Input records ▸
####
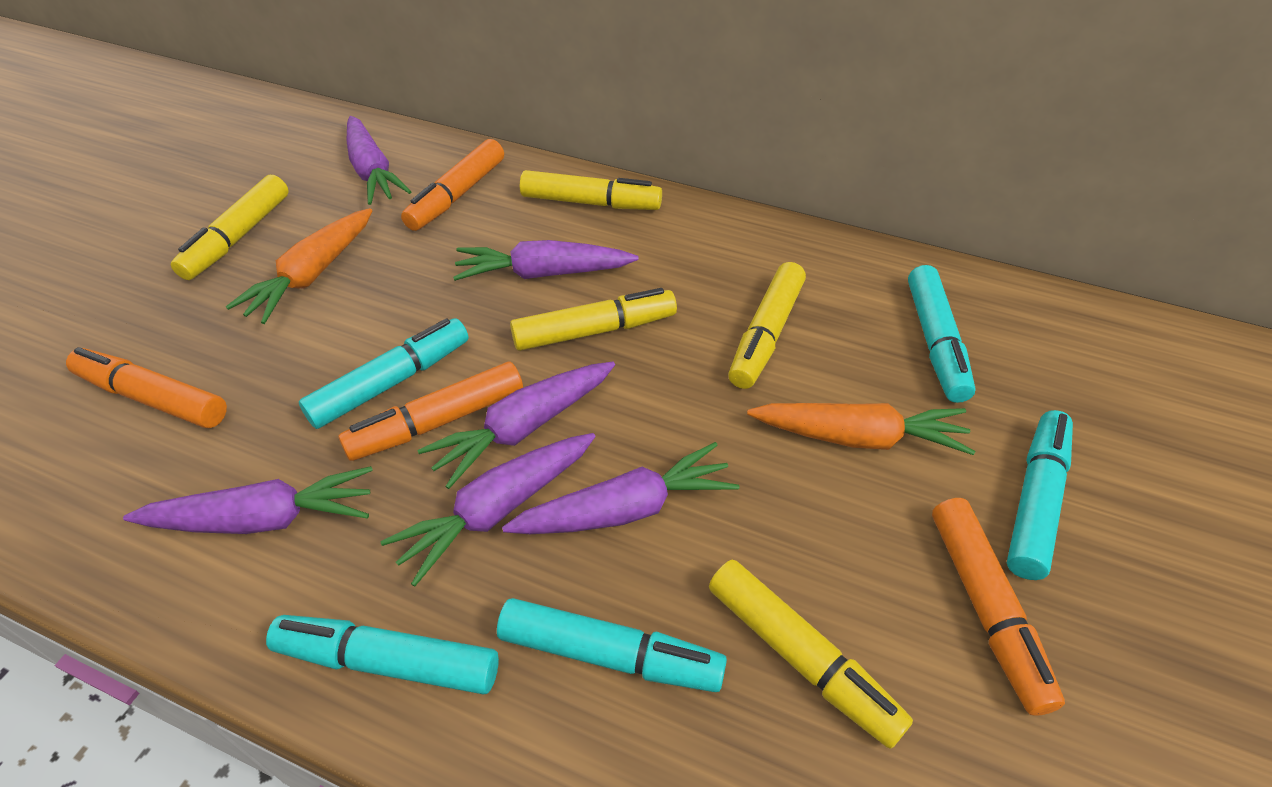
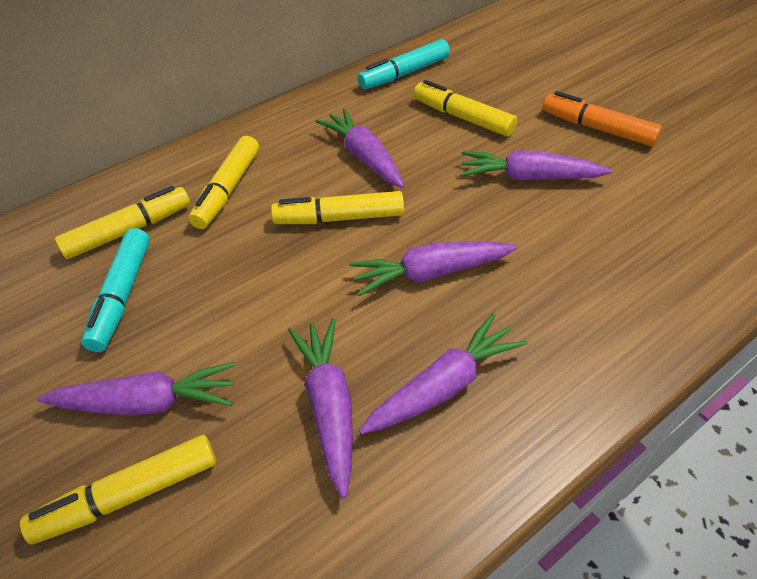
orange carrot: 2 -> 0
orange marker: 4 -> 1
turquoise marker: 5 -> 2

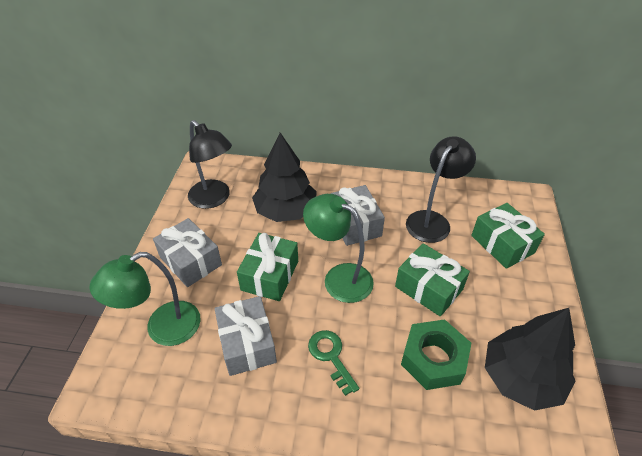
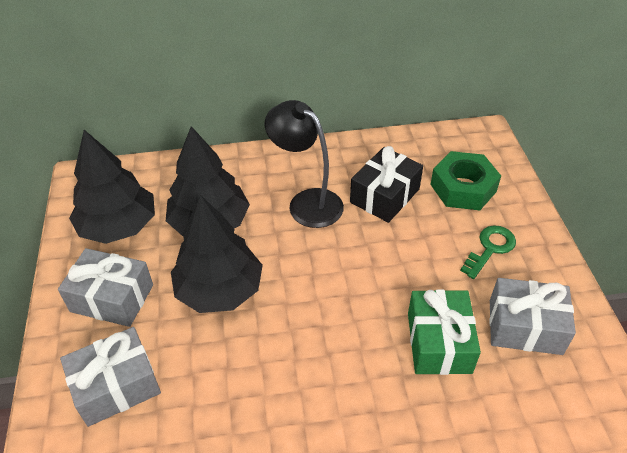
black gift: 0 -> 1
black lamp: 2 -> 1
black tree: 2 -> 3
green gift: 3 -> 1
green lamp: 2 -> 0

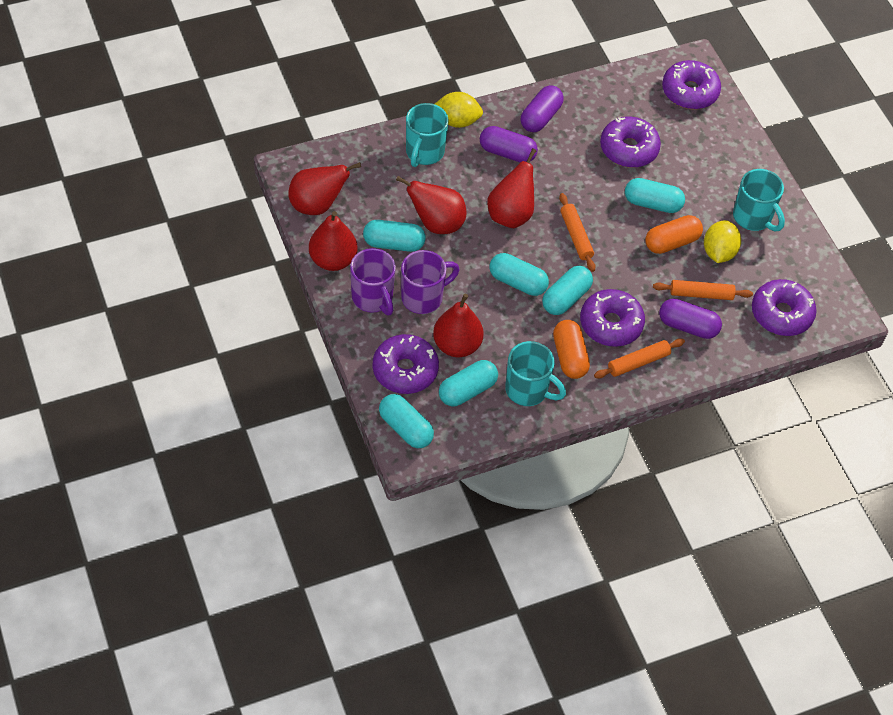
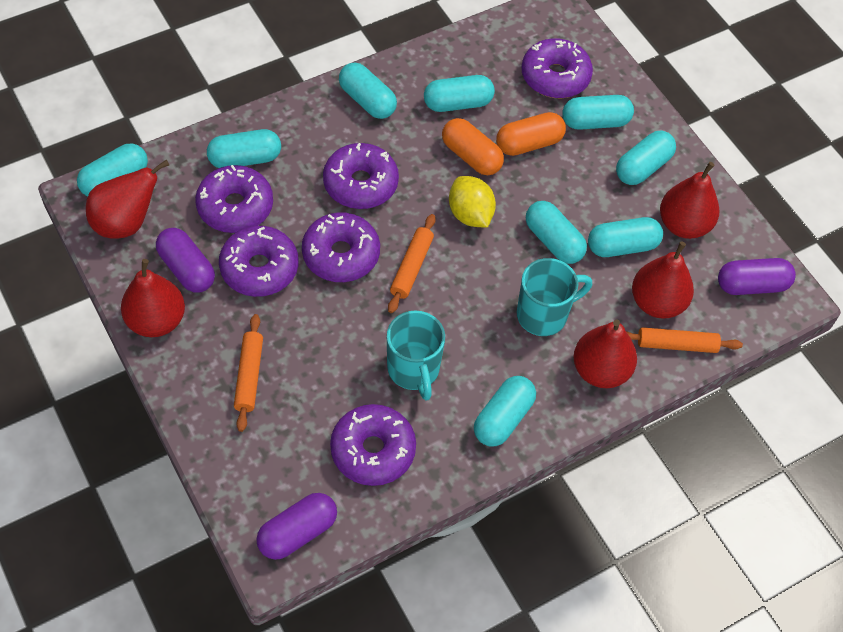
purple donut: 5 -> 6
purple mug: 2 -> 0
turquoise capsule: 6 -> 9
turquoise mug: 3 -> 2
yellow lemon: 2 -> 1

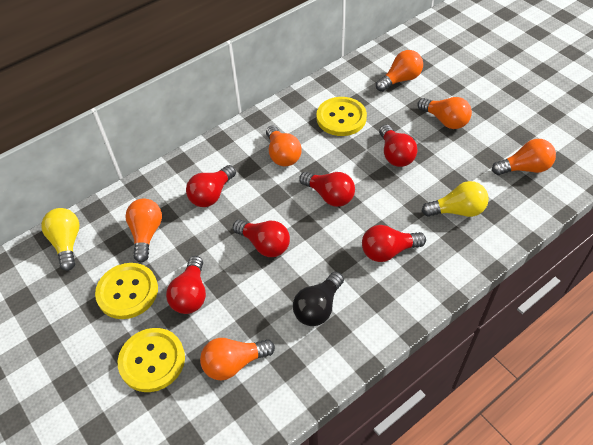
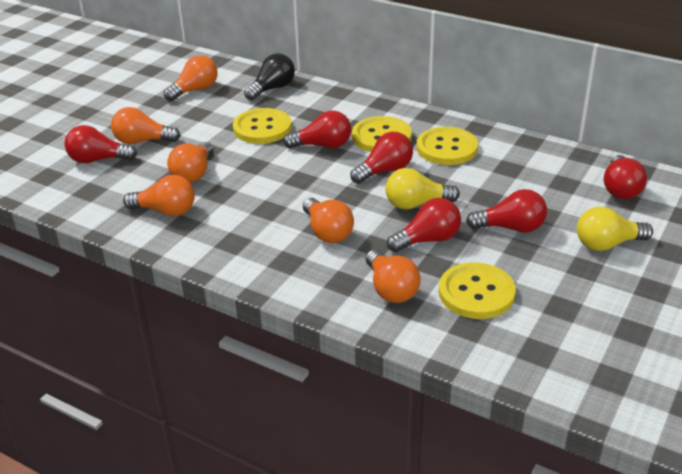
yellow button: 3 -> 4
####
Task prompt ▸ Print the data exactly, from its first line to the line containing "yellow lemon: 2 -> 1", both included. Omit the pictures.

Answer space ▸
orange carrot: 2 -> 0
orange marker: 4 -> 1
turquoise marker: 5 -> 2

black gift: 0 -> 1
black lamp: 2 -> 1
black tree: 2 -> 3
green gift: 3 -> 1
green lamp: 2 -> 0

purple donut: 5 -> 6
purple mug: 2 -> 0
turquoise capsule: 6 -> 9
turquoise mug: 3 -> 2
yellow lemon: 2 -> 1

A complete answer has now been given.